**Records to use:**
* * * * *

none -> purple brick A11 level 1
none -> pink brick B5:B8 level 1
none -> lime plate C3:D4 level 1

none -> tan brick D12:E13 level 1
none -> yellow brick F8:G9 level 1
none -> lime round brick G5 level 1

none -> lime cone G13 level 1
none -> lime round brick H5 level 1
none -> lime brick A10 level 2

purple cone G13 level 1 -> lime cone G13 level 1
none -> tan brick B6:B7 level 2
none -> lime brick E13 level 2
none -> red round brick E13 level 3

* * * * *

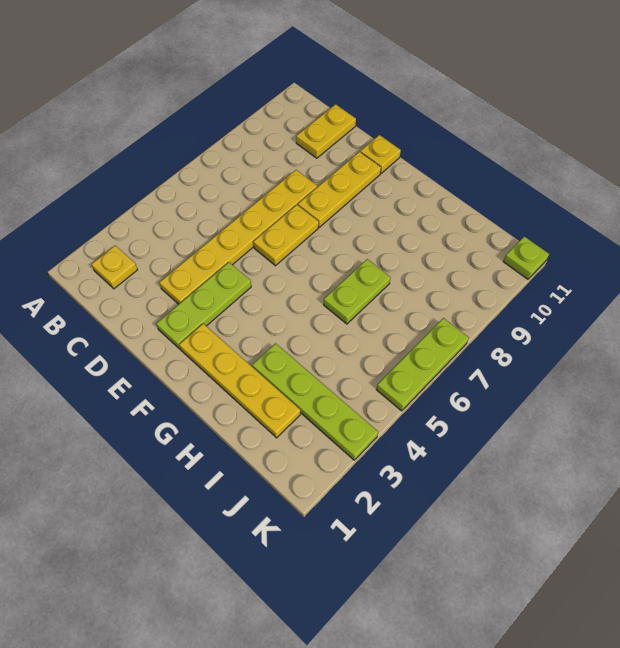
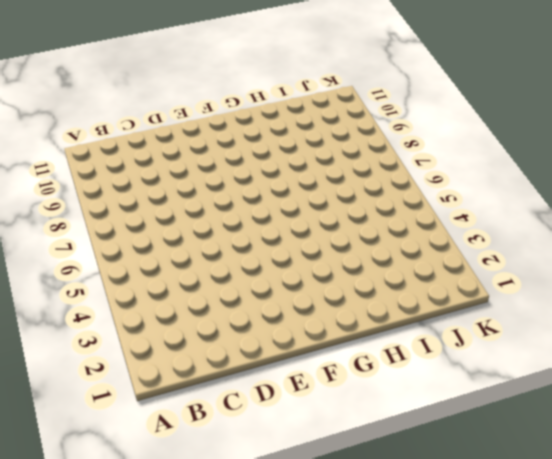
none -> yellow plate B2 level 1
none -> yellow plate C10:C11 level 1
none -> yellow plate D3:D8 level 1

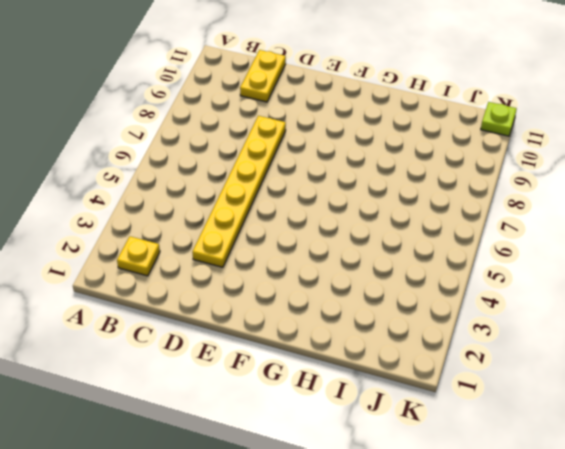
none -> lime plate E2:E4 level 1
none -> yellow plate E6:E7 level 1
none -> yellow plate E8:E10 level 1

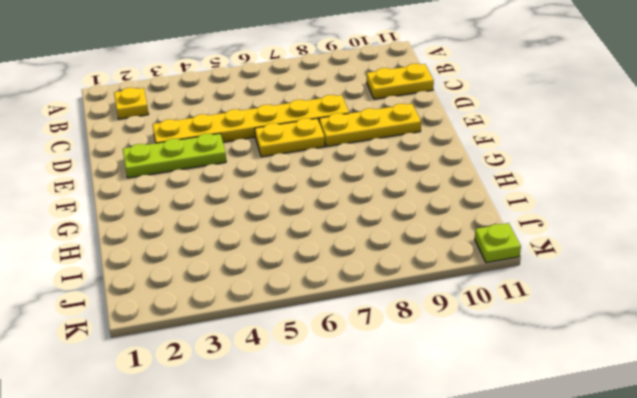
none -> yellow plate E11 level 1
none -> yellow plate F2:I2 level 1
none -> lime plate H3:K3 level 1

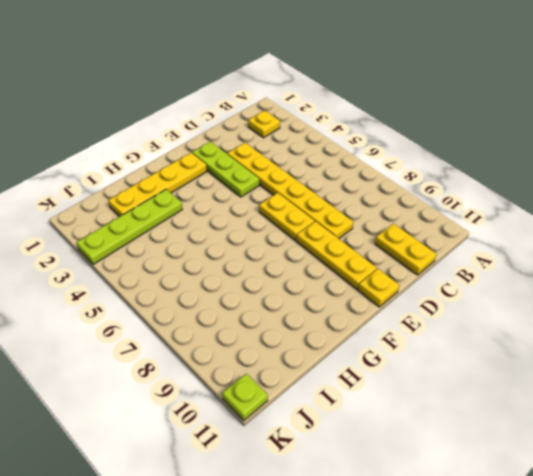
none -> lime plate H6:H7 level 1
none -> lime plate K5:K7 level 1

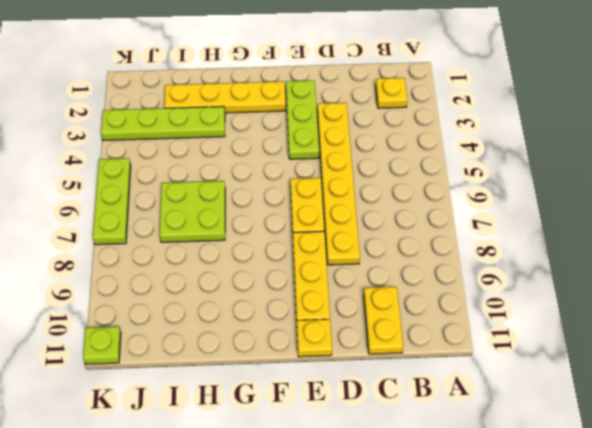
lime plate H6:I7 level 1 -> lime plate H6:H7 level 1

* * * * *

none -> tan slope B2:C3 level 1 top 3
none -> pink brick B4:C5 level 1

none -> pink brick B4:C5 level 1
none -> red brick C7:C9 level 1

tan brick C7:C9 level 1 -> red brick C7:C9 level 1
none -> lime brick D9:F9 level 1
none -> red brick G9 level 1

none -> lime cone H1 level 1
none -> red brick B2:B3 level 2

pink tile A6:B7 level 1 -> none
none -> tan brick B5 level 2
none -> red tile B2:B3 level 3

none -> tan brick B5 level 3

* * * * *

**How to complete this task:** Count the lines of the listing above that contain the word "tile", and give only the total.

**Answer below:** 2